Data shown:
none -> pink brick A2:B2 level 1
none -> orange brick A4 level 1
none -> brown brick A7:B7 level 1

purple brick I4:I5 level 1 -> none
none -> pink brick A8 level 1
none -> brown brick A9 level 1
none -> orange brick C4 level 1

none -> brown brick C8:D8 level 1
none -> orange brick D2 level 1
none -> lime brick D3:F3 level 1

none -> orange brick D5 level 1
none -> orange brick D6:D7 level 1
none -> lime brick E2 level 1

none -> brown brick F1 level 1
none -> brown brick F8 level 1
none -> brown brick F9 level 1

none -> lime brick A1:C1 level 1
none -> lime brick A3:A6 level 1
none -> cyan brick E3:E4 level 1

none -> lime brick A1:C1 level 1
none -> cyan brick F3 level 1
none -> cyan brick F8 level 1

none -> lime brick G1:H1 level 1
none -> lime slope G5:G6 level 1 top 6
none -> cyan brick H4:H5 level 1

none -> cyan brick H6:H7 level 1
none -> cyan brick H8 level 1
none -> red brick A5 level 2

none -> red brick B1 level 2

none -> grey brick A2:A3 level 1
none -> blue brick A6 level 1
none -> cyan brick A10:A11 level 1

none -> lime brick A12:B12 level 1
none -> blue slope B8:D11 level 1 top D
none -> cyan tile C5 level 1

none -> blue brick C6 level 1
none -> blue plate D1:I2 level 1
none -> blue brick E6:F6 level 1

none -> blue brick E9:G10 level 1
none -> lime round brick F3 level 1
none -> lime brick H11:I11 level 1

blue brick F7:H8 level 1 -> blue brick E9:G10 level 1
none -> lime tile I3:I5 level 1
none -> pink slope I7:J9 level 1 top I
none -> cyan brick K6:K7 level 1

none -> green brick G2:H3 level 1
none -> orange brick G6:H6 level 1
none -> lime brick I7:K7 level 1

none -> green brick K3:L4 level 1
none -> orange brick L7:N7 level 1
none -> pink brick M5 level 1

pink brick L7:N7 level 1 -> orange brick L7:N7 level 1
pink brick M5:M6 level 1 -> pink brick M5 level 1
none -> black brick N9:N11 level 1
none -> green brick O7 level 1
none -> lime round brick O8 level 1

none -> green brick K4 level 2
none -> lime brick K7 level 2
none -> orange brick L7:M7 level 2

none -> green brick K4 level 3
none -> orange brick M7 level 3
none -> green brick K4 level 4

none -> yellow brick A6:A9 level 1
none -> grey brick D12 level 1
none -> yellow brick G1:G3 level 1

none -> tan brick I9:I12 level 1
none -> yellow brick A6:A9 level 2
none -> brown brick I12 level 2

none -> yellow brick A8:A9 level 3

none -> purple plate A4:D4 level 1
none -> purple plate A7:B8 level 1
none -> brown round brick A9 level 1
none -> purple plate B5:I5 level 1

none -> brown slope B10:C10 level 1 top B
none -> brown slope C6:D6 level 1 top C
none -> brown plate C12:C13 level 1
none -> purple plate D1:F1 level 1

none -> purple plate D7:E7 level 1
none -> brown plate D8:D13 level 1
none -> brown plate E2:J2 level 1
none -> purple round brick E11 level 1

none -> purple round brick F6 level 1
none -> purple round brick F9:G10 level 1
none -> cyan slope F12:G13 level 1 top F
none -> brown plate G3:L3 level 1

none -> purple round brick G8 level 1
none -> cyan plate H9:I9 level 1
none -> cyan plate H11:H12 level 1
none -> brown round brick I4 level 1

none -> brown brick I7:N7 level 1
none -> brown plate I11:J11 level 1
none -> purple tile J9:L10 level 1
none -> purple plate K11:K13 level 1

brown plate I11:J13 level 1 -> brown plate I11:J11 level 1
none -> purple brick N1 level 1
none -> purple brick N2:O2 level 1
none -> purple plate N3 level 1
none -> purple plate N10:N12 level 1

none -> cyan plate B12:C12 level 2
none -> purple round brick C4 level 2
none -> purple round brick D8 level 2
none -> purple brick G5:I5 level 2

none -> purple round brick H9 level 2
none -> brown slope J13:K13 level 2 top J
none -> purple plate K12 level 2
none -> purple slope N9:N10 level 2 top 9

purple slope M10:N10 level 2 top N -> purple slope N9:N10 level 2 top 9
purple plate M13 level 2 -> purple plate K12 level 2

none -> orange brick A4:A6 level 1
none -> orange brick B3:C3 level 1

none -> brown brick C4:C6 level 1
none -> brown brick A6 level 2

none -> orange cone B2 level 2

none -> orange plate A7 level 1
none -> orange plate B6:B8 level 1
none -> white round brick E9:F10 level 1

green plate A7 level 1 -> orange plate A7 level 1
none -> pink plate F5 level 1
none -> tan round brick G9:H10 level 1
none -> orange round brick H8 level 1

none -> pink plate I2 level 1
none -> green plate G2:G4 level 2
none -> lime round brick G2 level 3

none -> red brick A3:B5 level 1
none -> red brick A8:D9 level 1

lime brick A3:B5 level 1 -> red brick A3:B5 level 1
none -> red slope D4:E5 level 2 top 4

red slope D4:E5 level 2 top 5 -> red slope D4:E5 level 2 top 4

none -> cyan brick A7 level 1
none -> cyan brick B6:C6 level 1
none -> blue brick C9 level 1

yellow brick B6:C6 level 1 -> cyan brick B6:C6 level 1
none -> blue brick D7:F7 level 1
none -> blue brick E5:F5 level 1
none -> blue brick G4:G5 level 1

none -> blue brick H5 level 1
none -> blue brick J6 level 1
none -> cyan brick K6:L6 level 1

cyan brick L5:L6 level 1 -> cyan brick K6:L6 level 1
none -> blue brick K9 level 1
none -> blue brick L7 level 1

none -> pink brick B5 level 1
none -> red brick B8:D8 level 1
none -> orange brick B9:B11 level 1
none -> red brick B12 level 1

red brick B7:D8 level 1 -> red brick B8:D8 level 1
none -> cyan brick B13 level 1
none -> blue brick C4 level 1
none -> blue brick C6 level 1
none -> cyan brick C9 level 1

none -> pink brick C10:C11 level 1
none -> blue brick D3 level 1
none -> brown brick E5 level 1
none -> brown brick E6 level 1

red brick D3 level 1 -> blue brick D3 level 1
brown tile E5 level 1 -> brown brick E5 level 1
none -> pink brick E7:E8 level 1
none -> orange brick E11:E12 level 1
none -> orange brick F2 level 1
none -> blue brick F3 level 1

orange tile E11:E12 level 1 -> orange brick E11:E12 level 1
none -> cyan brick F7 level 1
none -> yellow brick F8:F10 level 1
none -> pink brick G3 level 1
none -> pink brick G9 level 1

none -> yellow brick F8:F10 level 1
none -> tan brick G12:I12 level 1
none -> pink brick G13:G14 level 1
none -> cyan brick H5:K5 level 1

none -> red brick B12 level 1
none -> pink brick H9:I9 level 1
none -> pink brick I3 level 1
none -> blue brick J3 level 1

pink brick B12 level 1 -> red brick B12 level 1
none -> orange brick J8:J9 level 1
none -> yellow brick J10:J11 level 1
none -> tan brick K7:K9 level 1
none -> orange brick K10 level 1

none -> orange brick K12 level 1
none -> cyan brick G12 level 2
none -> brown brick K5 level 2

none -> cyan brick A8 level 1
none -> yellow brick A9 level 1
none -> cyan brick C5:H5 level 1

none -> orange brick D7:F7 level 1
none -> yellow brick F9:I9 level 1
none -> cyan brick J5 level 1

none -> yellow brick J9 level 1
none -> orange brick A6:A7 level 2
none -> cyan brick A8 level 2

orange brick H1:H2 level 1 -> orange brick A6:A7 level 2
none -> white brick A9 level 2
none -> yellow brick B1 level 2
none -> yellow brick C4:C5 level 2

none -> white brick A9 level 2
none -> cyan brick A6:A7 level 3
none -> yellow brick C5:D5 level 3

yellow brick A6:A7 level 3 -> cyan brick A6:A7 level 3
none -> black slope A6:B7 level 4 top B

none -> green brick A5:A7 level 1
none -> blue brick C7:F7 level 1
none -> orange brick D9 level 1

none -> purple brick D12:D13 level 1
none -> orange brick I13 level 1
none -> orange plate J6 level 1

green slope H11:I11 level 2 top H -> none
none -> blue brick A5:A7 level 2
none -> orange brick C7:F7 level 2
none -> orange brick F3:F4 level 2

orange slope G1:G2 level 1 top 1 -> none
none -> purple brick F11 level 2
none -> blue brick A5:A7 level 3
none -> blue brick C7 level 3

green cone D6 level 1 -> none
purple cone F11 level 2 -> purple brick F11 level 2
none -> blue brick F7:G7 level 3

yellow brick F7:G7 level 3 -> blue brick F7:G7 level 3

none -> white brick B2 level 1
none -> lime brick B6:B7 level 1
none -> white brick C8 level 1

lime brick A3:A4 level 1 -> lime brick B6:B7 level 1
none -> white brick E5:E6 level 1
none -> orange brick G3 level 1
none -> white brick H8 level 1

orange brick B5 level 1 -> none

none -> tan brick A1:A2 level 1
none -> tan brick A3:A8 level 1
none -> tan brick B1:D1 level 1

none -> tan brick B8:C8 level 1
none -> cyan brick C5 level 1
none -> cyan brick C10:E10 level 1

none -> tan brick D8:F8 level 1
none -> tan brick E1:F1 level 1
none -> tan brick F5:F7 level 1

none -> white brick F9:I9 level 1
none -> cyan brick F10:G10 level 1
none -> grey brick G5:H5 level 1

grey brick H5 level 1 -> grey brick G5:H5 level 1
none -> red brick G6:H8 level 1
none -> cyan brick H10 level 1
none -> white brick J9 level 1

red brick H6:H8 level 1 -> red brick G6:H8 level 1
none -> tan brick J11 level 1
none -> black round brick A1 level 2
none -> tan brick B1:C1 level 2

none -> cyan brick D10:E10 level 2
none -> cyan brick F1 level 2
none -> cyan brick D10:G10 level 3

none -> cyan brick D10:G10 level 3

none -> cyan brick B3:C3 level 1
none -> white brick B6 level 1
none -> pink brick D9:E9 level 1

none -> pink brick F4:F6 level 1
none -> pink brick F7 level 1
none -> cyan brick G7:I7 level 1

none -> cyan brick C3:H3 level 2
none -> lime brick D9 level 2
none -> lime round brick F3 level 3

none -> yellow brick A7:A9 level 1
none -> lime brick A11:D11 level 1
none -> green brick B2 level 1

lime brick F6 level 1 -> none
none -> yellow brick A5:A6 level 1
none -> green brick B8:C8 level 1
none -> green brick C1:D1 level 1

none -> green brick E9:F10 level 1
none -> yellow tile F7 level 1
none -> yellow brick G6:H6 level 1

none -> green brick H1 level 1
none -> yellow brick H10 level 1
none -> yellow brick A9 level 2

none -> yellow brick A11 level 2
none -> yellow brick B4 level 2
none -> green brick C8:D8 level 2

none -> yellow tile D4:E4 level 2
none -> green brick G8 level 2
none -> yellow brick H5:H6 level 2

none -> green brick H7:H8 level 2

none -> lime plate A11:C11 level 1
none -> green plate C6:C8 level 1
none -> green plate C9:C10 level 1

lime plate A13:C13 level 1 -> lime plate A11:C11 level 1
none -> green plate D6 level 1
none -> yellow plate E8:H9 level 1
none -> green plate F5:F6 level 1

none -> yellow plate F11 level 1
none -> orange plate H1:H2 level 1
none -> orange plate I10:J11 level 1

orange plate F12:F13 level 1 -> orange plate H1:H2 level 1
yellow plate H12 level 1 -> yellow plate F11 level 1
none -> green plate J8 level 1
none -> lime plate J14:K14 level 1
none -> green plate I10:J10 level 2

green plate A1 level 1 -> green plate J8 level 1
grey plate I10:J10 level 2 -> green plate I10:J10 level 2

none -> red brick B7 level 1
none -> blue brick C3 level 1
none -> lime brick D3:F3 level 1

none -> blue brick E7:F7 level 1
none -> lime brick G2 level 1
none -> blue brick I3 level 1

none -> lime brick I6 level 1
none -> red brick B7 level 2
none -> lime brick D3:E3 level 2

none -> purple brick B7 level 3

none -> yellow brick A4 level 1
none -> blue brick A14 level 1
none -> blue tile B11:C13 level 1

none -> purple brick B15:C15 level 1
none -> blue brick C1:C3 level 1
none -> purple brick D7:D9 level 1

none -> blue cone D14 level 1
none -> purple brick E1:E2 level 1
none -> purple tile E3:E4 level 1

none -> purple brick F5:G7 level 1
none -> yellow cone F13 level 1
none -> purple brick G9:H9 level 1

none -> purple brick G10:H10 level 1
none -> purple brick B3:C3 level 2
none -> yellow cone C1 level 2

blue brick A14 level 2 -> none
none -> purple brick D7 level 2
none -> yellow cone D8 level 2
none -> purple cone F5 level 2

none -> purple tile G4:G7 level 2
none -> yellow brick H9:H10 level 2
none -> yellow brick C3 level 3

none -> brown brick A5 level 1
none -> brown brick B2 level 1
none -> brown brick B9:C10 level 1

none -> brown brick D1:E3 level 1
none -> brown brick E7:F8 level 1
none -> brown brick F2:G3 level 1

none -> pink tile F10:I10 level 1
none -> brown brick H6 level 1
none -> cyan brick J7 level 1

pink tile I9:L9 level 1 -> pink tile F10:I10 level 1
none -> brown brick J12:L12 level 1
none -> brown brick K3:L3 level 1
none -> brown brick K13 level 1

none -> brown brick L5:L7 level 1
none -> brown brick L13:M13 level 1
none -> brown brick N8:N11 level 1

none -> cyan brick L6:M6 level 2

What is required:
Look above for the line with "none -> red brick A3:B5 level 1" and the line with "cyan brick L5:L6". Write out those two lines and all the lines between them, exactly, and no others.

Response to this task:
none -> red brick A3:B5 level 1
none -> red brick A8:D9 level 1

lime brick A3:B5 level 1 -> red brick A3:B5 level 1
none -> red slope D4:E5 level 2 top 4

red slope D4:E5 level 2 top 5 -> red slope D4:E5 level 2 top 4

none -> cyan brick A7 level 1
none -> cyan brick B6:C6 level 1
none -> blue brick C9 level 1

yellow brick B6:C6 level 1 -> cyan brick B6:C6 level 1
none -> blue brick D7:F7 level 1
none -> blue brick E5:F5 level 1
none -> blue brick G4:G5 level 1

none -> blue brick H5 level 1
none -> blue brick J6 level 1
none -> cyan brick K6:L6 level 1

cyan brick L5:L6 level 1 -> cyan brick K6:L6 level 1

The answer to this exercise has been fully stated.